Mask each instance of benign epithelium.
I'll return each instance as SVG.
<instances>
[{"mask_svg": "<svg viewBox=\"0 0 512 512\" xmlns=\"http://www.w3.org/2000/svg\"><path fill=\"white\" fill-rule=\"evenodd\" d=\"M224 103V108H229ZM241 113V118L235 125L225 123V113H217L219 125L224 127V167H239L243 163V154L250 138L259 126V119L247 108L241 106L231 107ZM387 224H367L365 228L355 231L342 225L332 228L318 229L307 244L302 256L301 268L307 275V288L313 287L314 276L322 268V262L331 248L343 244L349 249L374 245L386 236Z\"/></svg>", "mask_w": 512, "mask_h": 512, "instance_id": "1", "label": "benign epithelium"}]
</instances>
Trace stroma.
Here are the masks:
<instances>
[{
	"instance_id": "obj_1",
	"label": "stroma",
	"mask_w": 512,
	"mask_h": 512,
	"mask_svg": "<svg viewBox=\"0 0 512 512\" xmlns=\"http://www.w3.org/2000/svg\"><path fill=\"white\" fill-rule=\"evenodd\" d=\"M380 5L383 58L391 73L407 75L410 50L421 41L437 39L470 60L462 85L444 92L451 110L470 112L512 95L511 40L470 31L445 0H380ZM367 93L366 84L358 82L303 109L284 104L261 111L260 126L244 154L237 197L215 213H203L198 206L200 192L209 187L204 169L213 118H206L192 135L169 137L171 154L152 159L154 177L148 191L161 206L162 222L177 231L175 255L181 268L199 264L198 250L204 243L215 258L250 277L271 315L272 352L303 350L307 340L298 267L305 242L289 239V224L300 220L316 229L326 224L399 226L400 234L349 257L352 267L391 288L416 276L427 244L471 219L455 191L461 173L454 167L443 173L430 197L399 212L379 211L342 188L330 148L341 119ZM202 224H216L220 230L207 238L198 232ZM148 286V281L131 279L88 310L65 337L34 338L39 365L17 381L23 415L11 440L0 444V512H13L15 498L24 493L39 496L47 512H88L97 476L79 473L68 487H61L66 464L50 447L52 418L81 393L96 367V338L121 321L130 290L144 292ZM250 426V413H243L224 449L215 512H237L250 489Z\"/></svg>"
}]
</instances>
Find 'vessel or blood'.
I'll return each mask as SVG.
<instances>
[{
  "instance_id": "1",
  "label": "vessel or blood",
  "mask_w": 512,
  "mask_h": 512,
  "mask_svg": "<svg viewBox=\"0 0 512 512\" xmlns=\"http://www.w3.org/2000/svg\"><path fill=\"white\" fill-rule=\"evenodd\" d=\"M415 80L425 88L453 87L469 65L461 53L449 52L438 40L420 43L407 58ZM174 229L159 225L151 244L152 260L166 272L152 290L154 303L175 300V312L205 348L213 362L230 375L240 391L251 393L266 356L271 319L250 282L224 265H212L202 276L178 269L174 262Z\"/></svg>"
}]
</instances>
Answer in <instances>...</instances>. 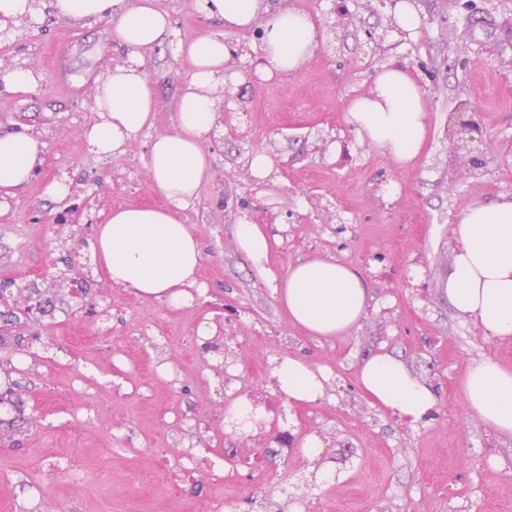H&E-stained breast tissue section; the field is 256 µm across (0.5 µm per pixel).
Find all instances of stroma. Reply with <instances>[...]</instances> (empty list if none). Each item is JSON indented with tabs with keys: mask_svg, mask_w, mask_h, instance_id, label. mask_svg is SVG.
Listing matches in <instances>:
<instances>
[{
	"mask_svg": "<svg viewBox=\"0 0 512 512\" xmlns=\"http://www.w3.org/2000/svg\"><path fill=\"white\" fill-rule=\"evenodd\" d=\"M268 2L305 9L333 29L294 75L232 74L238 97L208 145L212 180L183 213L204 246L205 293L182 308L113 289L90 250L112 208L161 202L144 168L145 142L103 159L83 135L96 78L123 58L108 22L43 13L0 36V70L29 69L39 79L33 92H0V126L29 125L51 155L0 209V281L21 288L70 265L83 273L80 297L61 293L52 315L22 316L12 332L10 354L26 362L9 375L24 426L0 440V512H36L44 491L62 512H201L215 490L207 473L179 497L169 495L167 483L140 488L134 480L153 467L156 451L176 458L213 449L256 458L224 487L237 512H512V436L468 414L460 393L477 360L490 356L512 367V342L487 339L444 292L461 209L512 194V0H408L421 25L405 36L391 26L394 8L379 0ZM157 3L173 26L147 69L162 102L155 129L163 132L173 127L174 103L190 73L175 54L177 42L225 32L197 0ZM342 3L353 22H339L334 9ZM392 61L431 90L425 153L409 168L361 142L343 108ZM462 101L477 107L496 141L477 169L448 134ZM260 150L275 159L262 178L250 168ZM53 181L68 184L64 198L45 196ZM71 207L86 227L83 237L60 235L55 218ZM246 219L277 236L268 262L275 273L313 254L360 268L374 299L358 328L317 341L291 325L238 249L235 226ZM202 322L212 328L205 341L194 337ZM74 326L89 343L72 357L117 364L108 390L117 408L91 417L82 438L71 432L70 415L95 405L100 393H70L69 371L49 361ZM382 350L434 385L439 402L429 419L413 426L363 397L358 367ZM297 354L331 372L324 398L287 407L280 422L321 441L316 459L282 447L272 430L247 438L196 420L218 389L228 402L278 397L273 370ZM119 439L128 440V451L111 454ZM56 456L79 460L86 480L73 485L51 471Z\"/></svg>",
	"mask_w": 512,
	"mask_h": 512,
	"instance_id": "1",
	"label": "stroma"
}]
</instances>
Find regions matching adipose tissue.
I'll use <instances>...</instances> for the list:
<instances>
[{
	"label": "adipose tissue",
	"mask_w": 512,
	"mask_h": 512,
	"mask_svg": "<svg viewBox=\"0 0 512 512\" xmlns=\"http://www.w3.org/2000/svg\"><path fill=\"white\" fill-rule=\"evenodd\" d=\"M52 16L73 22L108 20L112 41L126 62L100 75L94 117L86 138L100 156L125 153L148 138L145 168L162 207L121 206L96 228L94 255L112 287L179 308L192 305L205 288L198 280L204 260L200 240L182 213L198 198L213 174L207 148L220 126L218 90L230 50L223 35L204 34L179 44L191 71L176 102L172 130L154 132L160 108L147 76L148 51L165 41L171 21L155 0H0V23L35 17L41 5ZM208 16L225 33L262 27L264 62L270 78L300 69L325 38L316 17L292 7L269 11L263 0H205ZM347 122L358 138L399 167L420 155L428 133L425 94L410 68L398 63L376 71L368 94L347 99ZM50 163L45 142L28 126L0 132V208ZM456 246L444 292L454 311L487 337L512 341V196L462 208L454 227ZM241 252L270 283L291 322L308 335L348 334L366 314L371 286L353 265L322 256L289 267L283 275L268 268L270 240L259 224L236 228ZM279 392L295 405L322 399L330 375L303 355L284 358L273 372ZM359 384L375 406L416 424L438 405L433 385L394 355L381 351L359 369ZM466 410L497 432L512 435V370L487 357L472 364L462 381Z\"/></svg>",
	"instance_id": "ef3b65f1"
}]
</instances>
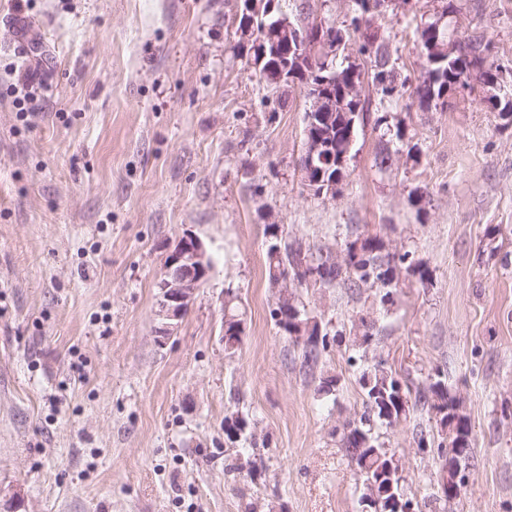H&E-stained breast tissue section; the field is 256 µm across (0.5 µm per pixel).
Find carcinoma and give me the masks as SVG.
<instances>
[{"label": "carcinoma", "mask_w": 512, "mask_h": 512, "mask_svg": "<svg viewBox=\"0 0 512 512\" xmlns=\"http://www.w3.org/2000/svg\"><path fill=\"white\" fill-rule=\"evenodd\" d=\"M378 0H348V6L353 12L350 26L352 30H344L345 38H336V47L319 49L316 69L320 76L327 72L325 67L342 69L347 57V42L351 41V34L358 35L360 41L359 52L368 55L371 59V84L374 89L387 97L394 96L398 84H406L400 79V74L392 59L389 44L379 34L375 26L376 17L381 15L377 11ZM443 6V15L434 18L428 17L416 28L417 46L421 55H426V45L437 38L445 44L458 46L457 52L442 59L437 64L425 62L428 70L424 72L421 82L416 86L415 93L423 102L439 101L448 97V93L455 91L456 85L465 72L472 67L490 61L488 51L490 40L486 32L480 27L474 29L462 40L453 37L450 25L455 15L460 13L458 0H440ZM278 12L267 13V8L252 17L251 33L247 37H240V41L249 46L251 61L256 63L263 54V50L272 47V41L277 36L275 24ZM258 81L267 86H280V71L274 67L261 65L254 69ZM356 103L347 99L343 104L336 106V111L325 113V119L336 130V138L332 146L326 149L329 156L334 157L336 175L348 177V164L352 155L345 152L344 143L348 131L358 133L359 128L365 124L367 113L364 110H355ZM404 133L401 124H396L395 137L382 139V146L376 154V165L380 168L392 164L393 156L406 153V157L414 162L419 161L420 151L417 145L403 142ZM267 248L266 256L270 279L274 284L282 280H291L300 285L313 284L321 288H333L344 285L348 288H376L379 290L380 304L389 310L395 304L399 293V283L393 274V269L401 267L408 272L420 270V264L414 262L412 254L408 251L401 254H385L374 240L366 239L357 244L355 242L346 246V257L339 259L331 248L318 249V255L303 251L299 243H289L280 235L277 224H269L266 228ZM272 318L295 341H303V353L306 363L315 367L320 357L330 343H347V349L352 355L348 362H357L356 354L363 346L370 344L374 334V321L360 315L353 321L349 335L338 331L331 336L321 333L319 324L307 313L302 312L293 323H285L281 317V308L271 311ZM243 326L241 320L230 315L224 319V350L233 352L237 350L242 341ZM357 384L362 394V411L354 419L343 426L339 442L345 449L346 457L353 466L354 474L359 476L362 484L377 487L378 501L371 512H387L390 499L398 496L404 497L399 486V478L389 471V461L393 456L384 442L380 441L379 429L390 427L401 415L406 412L409 386L398 375L386 367V362L380 359L370 366L362 369ZM420 398L430 404V408L438 415L440 423L447 429H454L458 422L467 421L460 413L461 405L455 403V396L448 391L445 384L437 380L425 387Z\"/></svg>", "instance_id": "carcinoma-1"}]
</instances>
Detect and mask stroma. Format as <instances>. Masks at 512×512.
<instances>
[{
  "label": "stroma",
  "instance_id": "stroma-1",
  "mask_svg": "<svg viewBox=\"0 0 512 512\" xmlns=\"http://www.w3.org/2000/svg\"><path fill=\"white\" fill-rule=\"evenodd\" d=\"M242 0H0V492L19 512H361L337 427L362 408L345 347L318 368L271 317L265 227L306 247L376 239L411 252L398 302L296 286L321 331L377 322L367 359L407 379L384 432L424 512H512V122L464 90L424 106L365 89L367 120L333 199L300 168L305 98L258 83ZM424 0L379 17L401 75L419 79ZM486 30L512 68V0H466L456 38ZM34 75L27 119L11 67ZM421 149L386 169L378 116ZM420 190V206L408 195ZM211 268L158 342V287L186 235ZM244 324L235 354L225 313ZM336 375L333 393L320 378ZM442 379L471 431L468 482L429 501L444 429L417 392ZM245 420L244 431L235 423ZM256 469H239L240 451Z\"/></svg>",
  "mask_w": 512,
  "mask_h": 512
}]
</instances>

.....

TASK PROMPT:
Send back exactly the lines from the line with "Detect and mask" through the end of the records.

THE OUTPUT:
Detect and mask stroma. Format as <instances>. Masks at 512×512.
<instances>
[{
  "label": "stroma",
  "instance_id": "stroma-1",
  "mask_svg": "<svg viewBox=\"0 0 512 512\" xmlns=\"http://www.w3.org/2000/svg\"><path fill=\"white\" fill-rule=\"evenodd\" d=\"M242 0H0V492L19 512H361L337 427L362 408L345 347L318 368L271 317L265 227L306 247L376 239L411 252L398 302L296 286L321 331L377 322L367 359L407 379L384 432L424 512H512V122L464 90L424 106L365 89L367 120L333 199L300 168L305 98L258 83ZM424 0L379 17L401 75L419 79ZM486 30L512 68V0H466L456 38ZM34 75L27 119L11 67ZM421 149L386 169L378 116ZM420 190V206L408 195ZM211 268L158 342V287L186 235ZM244 324L235 354L225 313ZM336 375L333 393L320 378ZM442 379L471 431L468 482L429 501L444 429L417 392ZM245 420L244 431L235 423ZM256 469H239L240 451Z\"/></svg>",
  "mask_w": 512,
  "mask_h": 512
}]
</instances>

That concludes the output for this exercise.